- PROMPT
Nothing but the pictures should be left out when the entries below are duplicated.

*** GIVEN RECORDS Section Begins ***

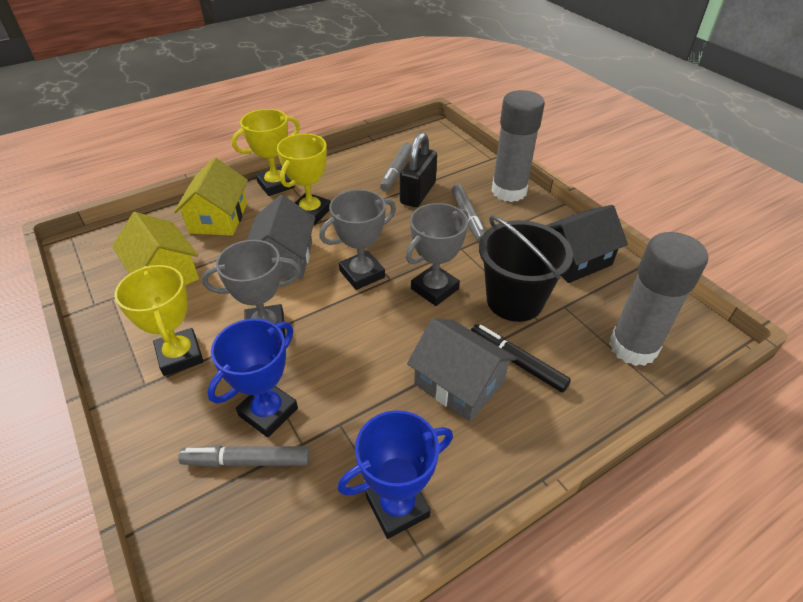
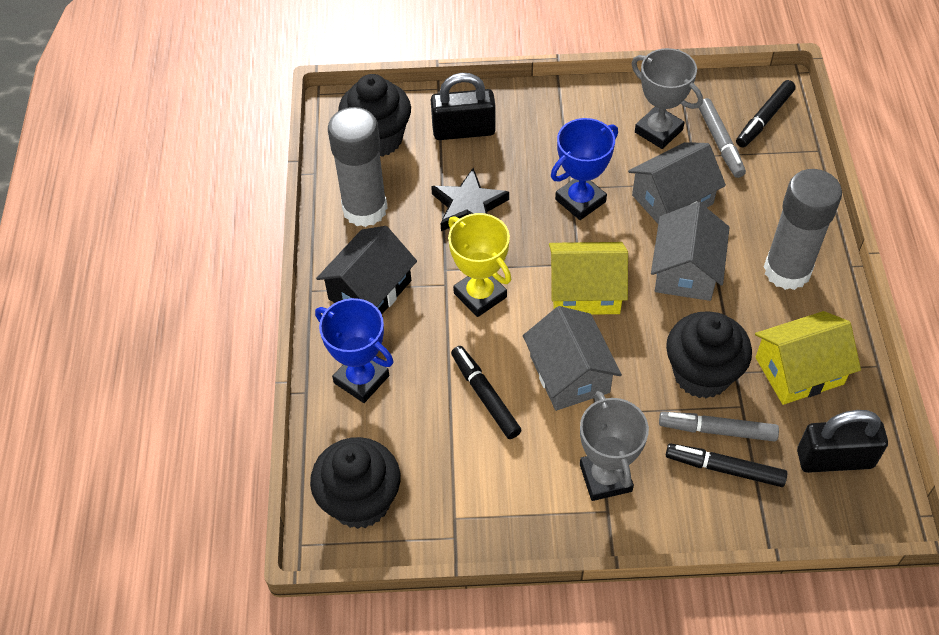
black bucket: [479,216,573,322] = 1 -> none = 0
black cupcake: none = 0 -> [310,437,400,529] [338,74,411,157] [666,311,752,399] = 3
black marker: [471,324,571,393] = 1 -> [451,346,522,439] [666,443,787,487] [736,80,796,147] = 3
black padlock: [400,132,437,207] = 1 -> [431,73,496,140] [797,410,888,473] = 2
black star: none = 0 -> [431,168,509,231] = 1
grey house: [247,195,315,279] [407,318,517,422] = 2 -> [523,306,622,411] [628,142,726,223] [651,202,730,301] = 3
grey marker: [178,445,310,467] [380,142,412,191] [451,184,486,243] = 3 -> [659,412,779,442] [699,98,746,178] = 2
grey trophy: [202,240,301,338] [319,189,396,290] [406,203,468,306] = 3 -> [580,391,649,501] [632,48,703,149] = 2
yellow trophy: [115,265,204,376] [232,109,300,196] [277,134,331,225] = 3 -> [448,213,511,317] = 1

*** GIVEN RECORDS Section Ends ***

- TASK ANSWER
black bucket: [479,216,573,322] = 1 -> none = 0
black cupcake: none = 0 -> [310,437,400,529] [338,74,411,157] [666,311,752,399] = 3
black marker: [471,324,571,393] = 1 -> [451,346,522,439] [666,443,787,487] [736,80,796,147] = 3
black padlock: [400,132,437,207] = 1 -> [431,73,496,140] [797,410,888,473] = 2
black star: none = 0 -> [431,168,509,231] = 1
grey house: [247,195,315,279] [407,318,517,422] = 2 -> [523,306,622,411] [628,142,726,223] [651,202,730,301] = 3
grey marker: [178,445,310,467] [380,142,412,191] [451,184,486,243] = 3 -> [659,412,779,442] [699,98,746,178] = 2
grey trophy: [202,240,301,338] [319,189,396,290] [406,203,468,306] = 3 -> [580,391,649,501] [632,48,703,149] = 2
yellow trophy: [115,265,204,376] [232,109,300,196] [277,134,331,225] = 3 -> [448,213,511,317] = 1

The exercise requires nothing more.